- [Input data]
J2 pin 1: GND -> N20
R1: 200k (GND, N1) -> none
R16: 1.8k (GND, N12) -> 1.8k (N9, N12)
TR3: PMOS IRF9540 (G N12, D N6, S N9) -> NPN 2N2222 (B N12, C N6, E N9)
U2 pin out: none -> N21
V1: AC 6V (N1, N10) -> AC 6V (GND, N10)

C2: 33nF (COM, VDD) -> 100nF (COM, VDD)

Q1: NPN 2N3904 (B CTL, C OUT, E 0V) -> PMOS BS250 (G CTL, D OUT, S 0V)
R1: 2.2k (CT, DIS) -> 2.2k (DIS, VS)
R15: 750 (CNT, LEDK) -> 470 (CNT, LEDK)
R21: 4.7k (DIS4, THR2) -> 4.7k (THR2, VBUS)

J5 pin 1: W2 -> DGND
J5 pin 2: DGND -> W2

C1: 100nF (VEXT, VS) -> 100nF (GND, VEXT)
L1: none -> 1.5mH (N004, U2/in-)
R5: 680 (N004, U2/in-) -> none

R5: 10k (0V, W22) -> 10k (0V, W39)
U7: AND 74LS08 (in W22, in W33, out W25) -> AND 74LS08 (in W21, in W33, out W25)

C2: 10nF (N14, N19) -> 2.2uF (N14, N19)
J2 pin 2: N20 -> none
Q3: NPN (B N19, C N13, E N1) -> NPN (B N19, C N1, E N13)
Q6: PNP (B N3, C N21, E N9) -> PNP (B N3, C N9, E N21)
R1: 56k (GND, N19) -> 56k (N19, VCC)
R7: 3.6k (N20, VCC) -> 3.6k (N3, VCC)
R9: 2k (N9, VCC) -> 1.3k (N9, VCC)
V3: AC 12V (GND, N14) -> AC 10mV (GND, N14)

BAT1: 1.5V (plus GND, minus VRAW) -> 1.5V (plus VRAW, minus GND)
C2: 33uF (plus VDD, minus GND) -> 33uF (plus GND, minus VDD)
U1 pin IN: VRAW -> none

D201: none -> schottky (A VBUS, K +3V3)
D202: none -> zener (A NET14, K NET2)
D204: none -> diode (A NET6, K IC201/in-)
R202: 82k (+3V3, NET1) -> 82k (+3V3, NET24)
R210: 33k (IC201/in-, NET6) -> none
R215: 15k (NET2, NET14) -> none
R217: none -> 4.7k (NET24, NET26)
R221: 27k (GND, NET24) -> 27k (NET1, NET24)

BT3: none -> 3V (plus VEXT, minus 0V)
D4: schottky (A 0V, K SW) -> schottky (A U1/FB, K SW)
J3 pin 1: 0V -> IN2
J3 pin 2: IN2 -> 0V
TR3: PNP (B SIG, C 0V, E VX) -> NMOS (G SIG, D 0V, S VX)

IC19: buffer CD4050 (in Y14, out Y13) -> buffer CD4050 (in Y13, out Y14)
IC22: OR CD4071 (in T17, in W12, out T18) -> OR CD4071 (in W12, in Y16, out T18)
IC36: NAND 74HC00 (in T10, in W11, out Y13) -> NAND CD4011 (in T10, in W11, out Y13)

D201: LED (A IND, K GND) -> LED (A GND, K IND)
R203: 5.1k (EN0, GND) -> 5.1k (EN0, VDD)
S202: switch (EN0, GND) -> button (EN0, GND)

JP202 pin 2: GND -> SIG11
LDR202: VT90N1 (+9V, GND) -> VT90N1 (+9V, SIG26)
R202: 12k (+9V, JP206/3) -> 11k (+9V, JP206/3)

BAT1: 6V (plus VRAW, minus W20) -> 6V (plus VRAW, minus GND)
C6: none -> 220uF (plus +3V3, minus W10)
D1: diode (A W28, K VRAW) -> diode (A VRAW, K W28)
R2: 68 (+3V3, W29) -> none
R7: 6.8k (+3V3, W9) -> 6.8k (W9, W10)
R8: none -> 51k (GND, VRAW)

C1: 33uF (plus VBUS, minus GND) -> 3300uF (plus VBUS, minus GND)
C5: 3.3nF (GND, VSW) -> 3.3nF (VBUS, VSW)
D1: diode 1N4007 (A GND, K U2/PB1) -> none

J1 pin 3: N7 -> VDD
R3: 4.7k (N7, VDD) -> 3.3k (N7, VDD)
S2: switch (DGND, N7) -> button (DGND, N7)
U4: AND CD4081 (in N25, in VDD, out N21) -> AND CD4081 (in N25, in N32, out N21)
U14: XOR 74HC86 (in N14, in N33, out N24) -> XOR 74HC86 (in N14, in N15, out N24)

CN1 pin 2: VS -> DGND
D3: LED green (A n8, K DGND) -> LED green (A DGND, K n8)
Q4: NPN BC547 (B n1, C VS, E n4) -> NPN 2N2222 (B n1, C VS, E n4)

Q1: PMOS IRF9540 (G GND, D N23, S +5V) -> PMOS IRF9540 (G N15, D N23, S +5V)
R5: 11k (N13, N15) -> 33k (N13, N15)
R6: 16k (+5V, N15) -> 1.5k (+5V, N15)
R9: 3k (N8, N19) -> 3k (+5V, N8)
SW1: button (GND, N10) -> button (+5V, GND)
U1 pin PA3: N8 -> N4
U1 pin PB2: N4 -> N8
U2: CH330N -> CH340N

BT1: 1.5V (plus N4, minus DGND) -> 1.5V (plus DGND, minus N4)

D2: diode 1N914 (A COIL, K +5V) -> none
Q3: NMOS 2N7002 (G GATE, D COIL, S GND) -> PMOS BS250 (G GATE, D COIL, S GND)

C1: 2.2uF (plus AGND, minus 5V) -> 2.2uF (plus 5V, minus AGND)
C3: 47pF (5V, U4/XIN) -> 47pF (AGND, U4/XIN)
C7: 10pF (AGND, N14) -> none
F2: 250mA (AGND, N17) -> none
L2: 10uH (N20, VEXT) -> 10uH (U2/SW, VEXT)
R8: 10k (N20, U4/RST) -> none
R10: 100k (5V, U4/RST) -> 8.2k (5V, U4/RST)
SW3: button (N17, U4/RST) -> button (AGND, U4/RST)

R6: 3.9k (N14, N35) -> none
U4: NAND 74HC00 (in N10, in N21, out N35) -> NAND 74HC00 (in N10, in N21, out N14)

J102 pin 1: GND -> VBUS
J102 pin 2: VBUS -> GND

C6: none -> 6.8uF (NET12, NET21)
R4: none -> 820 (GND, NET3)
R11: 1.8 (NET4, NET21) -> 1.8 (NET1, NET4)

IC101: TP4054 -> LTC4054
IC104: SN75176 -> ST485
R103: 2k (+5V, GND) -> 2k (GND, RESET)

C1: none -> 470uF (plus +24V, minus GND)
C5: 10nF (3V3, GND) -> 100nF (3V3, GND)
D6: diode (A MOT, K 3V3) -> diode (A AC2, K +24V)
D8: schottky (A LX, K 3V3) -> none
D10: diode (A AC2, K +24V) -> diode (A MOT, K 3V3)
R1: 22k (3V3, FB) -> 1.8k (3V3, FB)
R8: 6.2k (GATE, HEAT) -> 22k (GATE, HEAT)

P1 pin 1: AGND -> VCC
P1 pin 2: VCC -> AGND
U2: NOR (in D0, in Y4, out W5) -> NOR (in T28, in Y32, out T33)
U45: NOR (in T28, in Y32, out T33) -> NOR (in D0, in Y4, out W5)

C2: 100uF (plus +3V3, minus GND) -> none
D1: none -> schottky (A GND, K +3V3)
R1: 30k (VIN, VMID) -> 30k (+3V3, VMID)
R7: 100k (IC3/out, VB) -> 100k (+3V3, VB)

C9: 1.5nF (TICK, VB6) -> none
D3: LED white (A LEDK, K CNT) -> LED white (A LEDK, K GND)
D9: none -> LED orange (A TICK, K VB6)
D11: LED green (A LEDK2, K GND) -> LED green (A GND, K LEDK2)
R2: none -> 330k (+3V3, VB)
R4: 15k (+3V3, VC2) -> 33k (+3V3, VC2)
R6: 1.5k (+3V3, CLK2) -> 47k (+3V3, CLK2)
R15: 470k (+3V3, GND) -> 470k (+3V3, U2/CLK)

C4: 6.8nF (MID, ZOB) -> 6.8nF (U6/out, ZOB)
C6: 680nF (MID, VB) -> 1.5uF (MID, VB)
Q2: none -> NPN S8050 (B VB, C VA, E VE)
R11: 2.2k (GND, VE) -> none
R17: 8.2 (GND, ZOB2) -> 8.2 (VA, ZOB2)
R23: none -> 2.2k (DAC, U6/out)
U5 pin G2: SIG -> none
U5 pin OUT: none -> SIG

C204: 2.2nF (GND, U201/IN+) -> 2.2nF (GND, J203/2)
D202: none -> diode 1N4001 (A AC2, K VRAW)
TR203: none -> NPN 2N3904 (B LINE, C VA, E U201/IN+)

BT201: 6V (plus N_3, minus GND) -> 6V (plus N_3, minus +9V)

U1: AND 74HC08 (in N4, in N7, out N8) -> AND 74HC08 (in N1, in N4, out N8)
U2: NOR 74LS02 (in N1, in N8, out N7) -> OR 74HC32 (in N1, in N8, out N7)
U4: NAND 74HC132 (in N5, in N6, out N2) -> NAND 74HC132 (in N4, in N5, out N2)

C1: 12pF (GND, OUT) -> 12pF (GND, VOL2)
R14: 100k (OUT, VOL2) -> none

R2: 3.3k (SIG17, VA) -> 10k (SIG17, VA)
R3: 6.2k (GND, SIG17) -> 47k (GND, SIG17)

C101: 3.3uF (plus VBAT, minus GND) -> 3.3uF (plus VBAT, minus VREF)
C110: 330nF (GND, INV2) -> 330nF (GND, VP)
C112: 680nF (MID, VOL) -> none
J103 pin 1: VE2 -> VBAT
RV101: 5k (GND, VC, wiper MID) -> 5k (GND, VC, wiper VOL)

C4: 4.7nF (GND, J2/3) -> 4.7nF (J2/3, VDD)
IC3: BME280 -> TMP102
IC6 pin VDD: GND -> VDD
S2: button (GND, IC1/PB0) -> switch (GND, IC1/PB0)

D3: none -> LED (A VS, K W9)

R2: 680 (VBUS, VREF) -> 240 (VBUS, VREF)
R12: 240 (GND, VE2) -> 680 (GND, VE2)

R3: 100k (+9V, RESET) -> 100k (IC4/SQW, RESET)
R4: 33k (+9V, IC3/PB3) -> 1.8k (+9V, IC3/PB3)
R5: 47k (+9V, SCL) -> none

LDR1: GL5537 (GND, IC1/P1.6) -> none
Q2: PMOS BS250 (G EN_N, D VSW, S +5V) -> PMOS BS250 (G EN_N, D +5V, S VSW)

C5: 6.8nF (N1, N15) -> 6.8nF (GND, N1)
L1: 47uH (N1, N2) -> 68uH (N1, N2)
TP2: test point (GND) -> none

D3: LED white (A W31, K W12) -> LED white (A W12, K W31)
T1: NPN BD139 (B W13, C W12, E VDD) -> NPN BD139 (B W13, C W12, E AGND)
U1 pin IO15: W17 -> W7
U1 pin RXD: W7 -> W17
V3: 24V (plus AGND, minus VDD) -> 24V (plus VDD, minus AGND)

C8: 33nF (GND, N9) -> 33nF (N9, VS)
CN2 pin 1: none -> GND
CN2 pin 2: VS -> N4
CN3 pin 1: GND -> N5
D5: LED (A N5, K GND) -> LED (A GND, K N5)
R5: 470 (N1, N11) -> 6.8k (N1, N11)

- [Exercise] Look above for the line with "R7: 3.6k (N20, VCC) -> 3.6k (N3, VCC)"; retype exactly that line, every line after it up to the line with "IC19: buffer CD4050", and that line too, nothing else.

- [Written reply]
R7: 3.6k (N20, VCC) -> 3.6k (N3, VCC)
R9: 2k (N9, VCC) -> 1.3k (N9, VCC)
V3: AC 12V (GND, N14) -> AC 10mV (GND, N14)

BAT1: 1.5V (plus GND, minus VRAW) -> 1.5V (plus VRAW, minus GND)
C2: 33uF (plus VDD, minus GND) -> 33uF (plus GND, minus VDD)
U1 pin IN: VRAW -> none

D201: none -> schottky (A VBUS, K +3V3)
D202: none -> zener (A NET14, K NET2)
D204: none -> diode (A NET6, K IC201/in-)
R202: 82k (+3V3, NET1) -> 82k (+3V3, NET24)
R210: 33k (IC201/in-, NET6) -> none
R215: 15k (NET2, NET14) -> none
R217: none -> 4.7k (NET24, NET26)
R221: 27k (GND, NET24) -> 27k (NET1, NET24)

BT3: none -> 3V (plus VEXT, minus 0V)
D4: schottky (A 0V, K SW) -> schottky (A U1/FB, K SW)
J3 pin 1: 0V -> IN2
J3 pin 2: IN2 -> 0V
TR3: PNP (B SIG, C 0V, E VX) -> NMOS (G SIG, D 0V, S VX)

IC19: buffer CD4050 (in Y14, out Y13) -> buffer CD4050 (in Y13, out Y14)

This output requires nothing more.